> _EXCERPTED DATA_
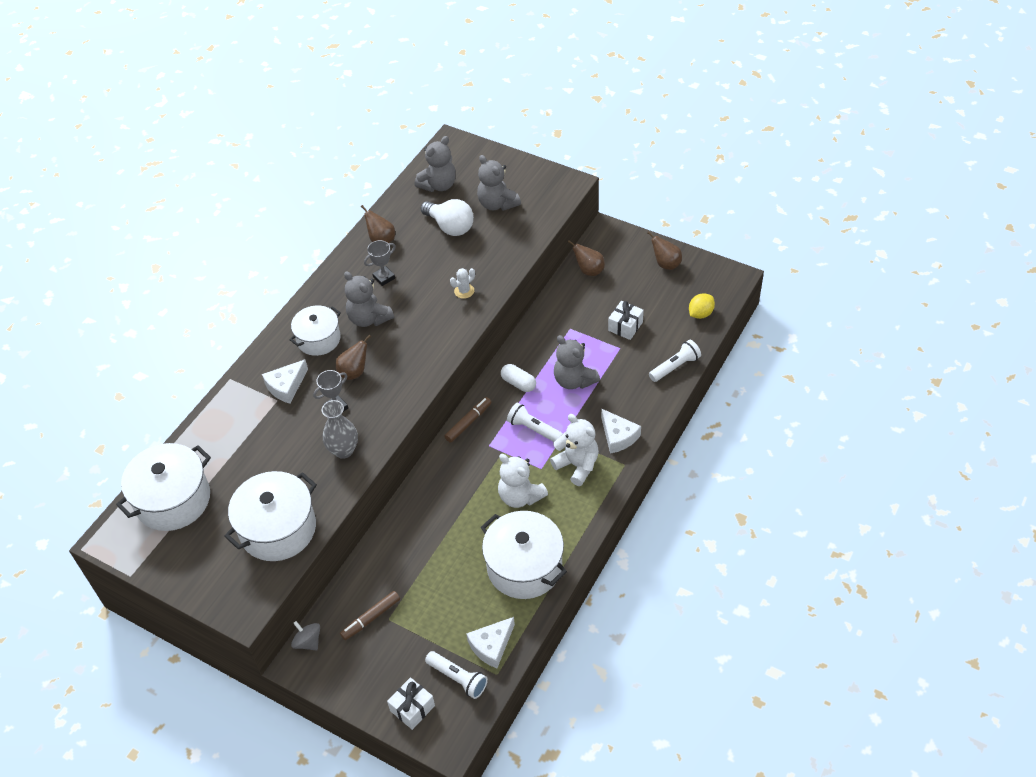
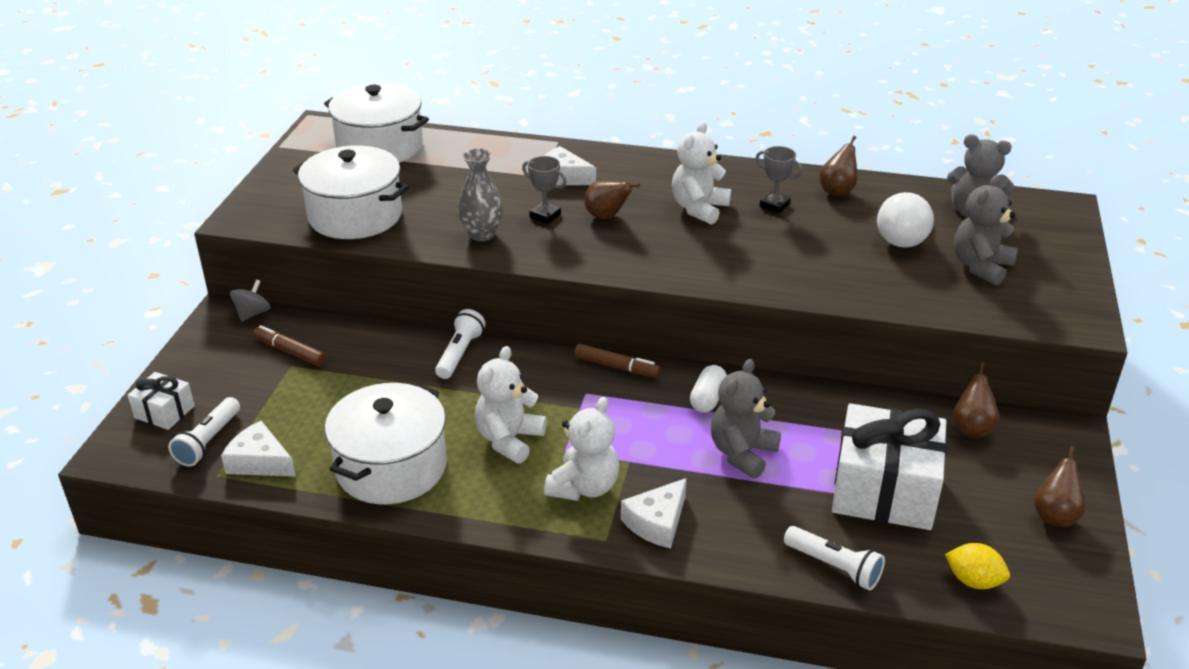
camera: 70 degrees right, 15 degrees down
white pot [289,305,341,356] -> none
grey teddy bear [344,271,394,327] -> white teddy bear [672,122,731,225]
white cactus [450,268,475,299] -> none
white flashlight [507,403,563,442] -> white flashlight moved to [435,309,486,379]
white gift [608,301,644,340] -> white gift [832,403,947,530], size x2.07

> _DIRECTIONS_
Working from the material above, tally how many lines hold the string "white". The number is all that is needed.

> _TASK OUTPUT_
5